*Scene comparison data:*
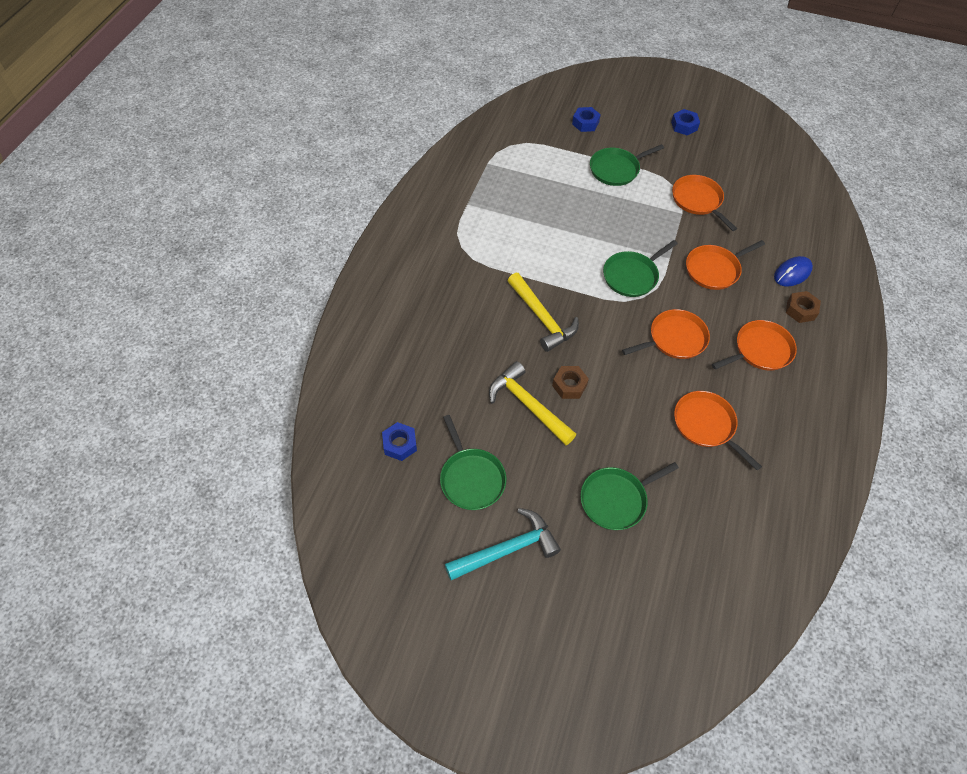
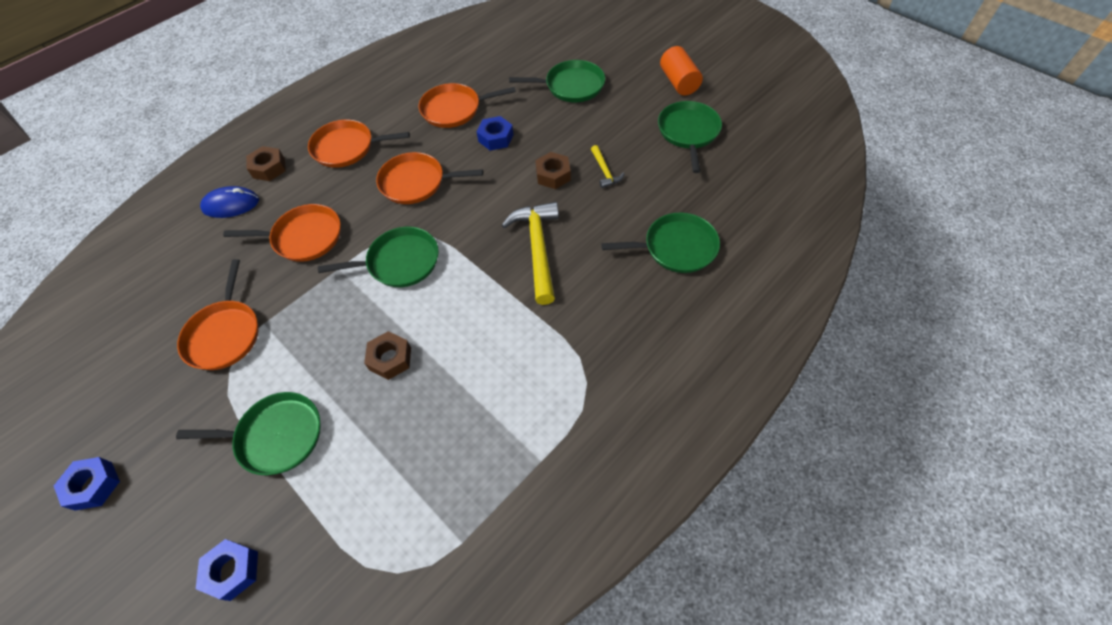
camera: 150 degrees left, 0 degrees up
(400, 444) = (748, 176): blue nut -> blue nut (496, 138)
(439, 354) = (676, 247): none -> green pan
(507, 549) = (678, 82): turquoise hammer -> orange cylinder
(527, 405) = (605, 171): yellow hammer -> yellow hammer, size x0.50
(587, 221) = (390, 359): none -> brown nut
(706, 425) = (454, 109): orange pan -> orange pan turned 90 degrees clockwise

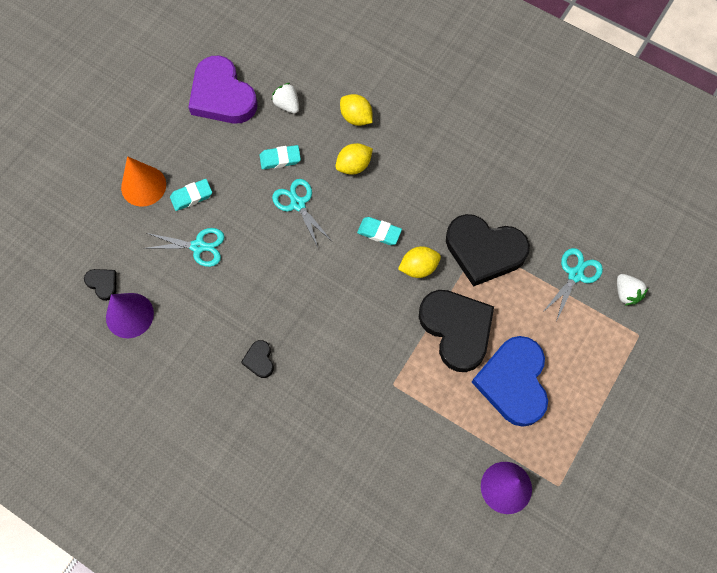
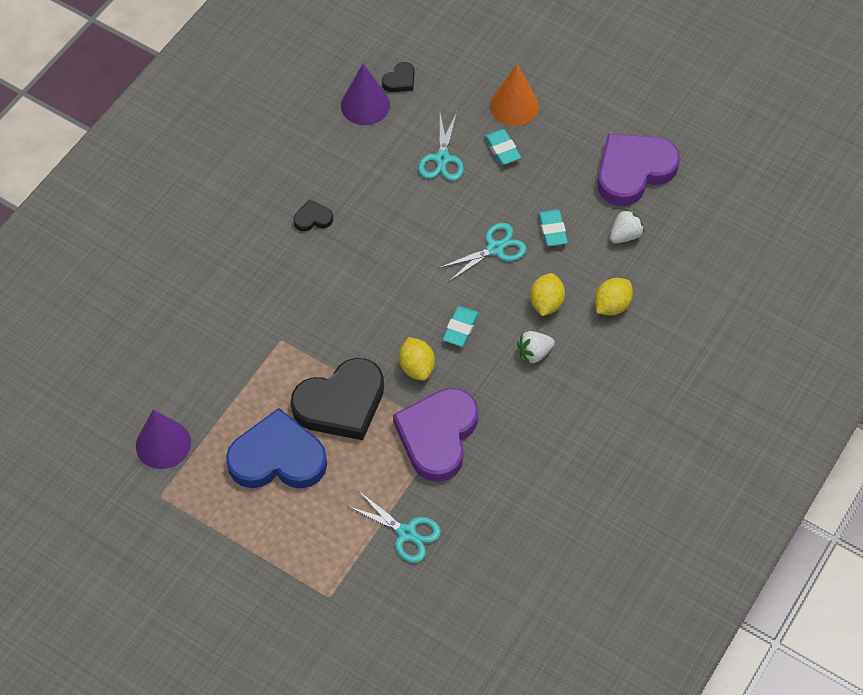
camera: 90 degrees right, 10 degrees down
(354, 166) = (546, 303): yellow lemon -> yellow lemon turned 45 degrees clockwise
(484, 251) = (437, 436): black heart -> purple heart
(626, 293) = (382, 588): white strawberry -> white strawberry (534, 353)

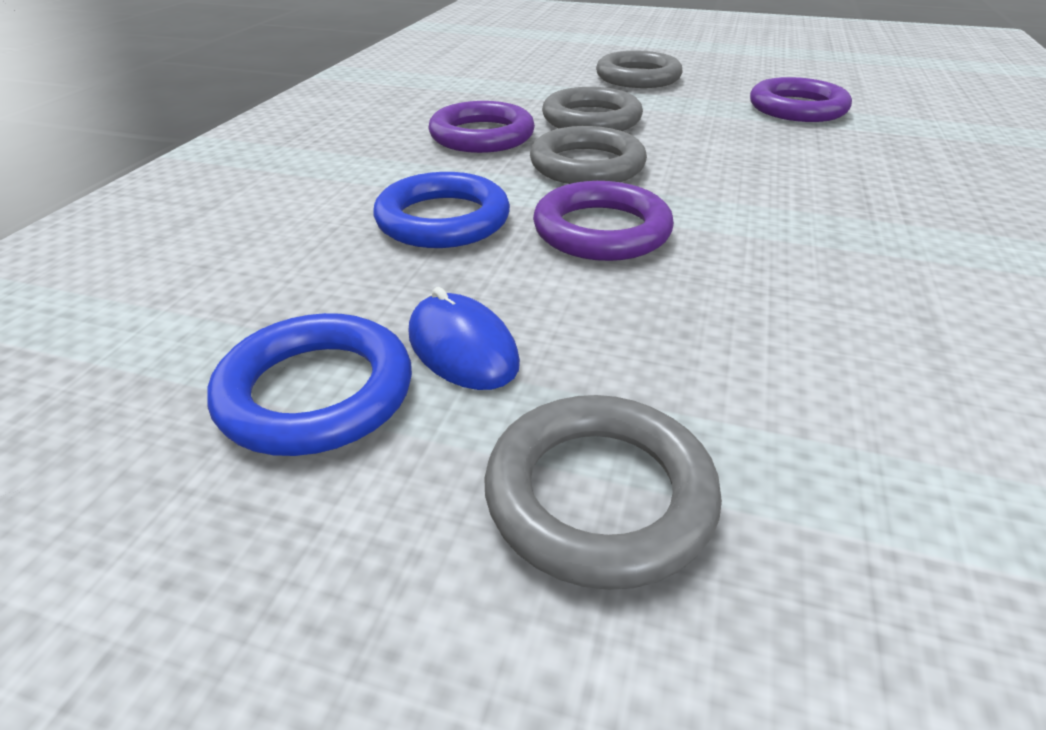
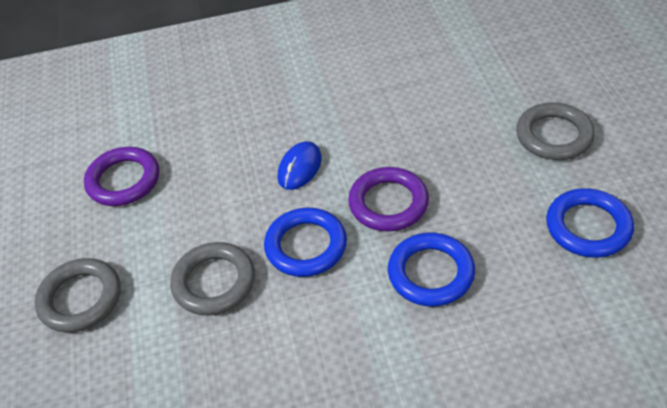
camera: 115 degrees left, 10 degrees up
(462, 348) = (523, 202): blue mouse -> blue mouse (299, 168)
(482, 136) = (291, 330): purple ring -> none
(587, 165) = (306, 246): grey ring -> blue ring

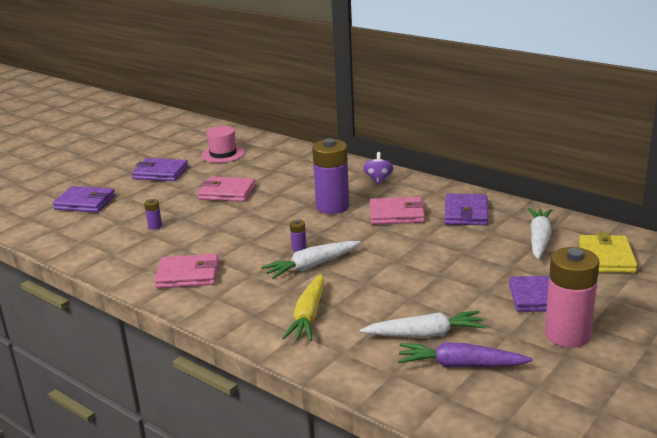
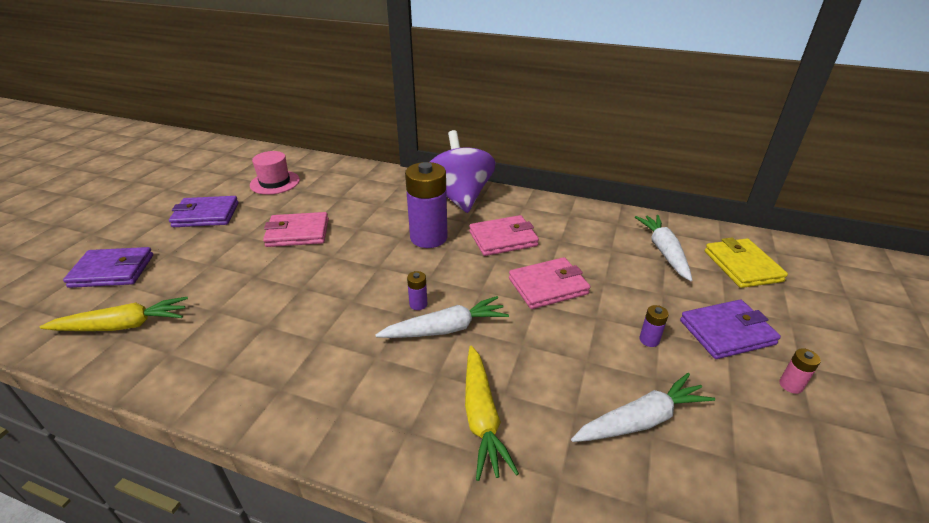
camera: 20 degrees left, 10 degrees up
(86, 235) = (123, 325): none -> yellow carrot
(155, 226) = (220, 296): purple battery -> purple battery (649, 340)
(188, 275) = (290, 372): pink wallet -> pink wallet (548, 286)
(311, 266) = (446, 329): white carrot -> white carrot turned 150 degrees counterclockwise
(378, 180) = (460, 197): purple spinning top -> purple spinning top, size x2.20
(460, 365) = (716, 467): purple carrot -> none
(466, 213) = (572, 228): purple wallet -> none
(567, 335) = (790, 385): pink battery -> pink battery, size x0.41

*ABOUT THIS TASK:*
Search the data for "pink". Copy every matching line.

*WRITTEN SOLUTION:*
(188, 275) = (290, 372): pink wallet -> pink wallet (548, 286)
(567, 335) = (790, 385): pink battery -> pink battery, size x0.41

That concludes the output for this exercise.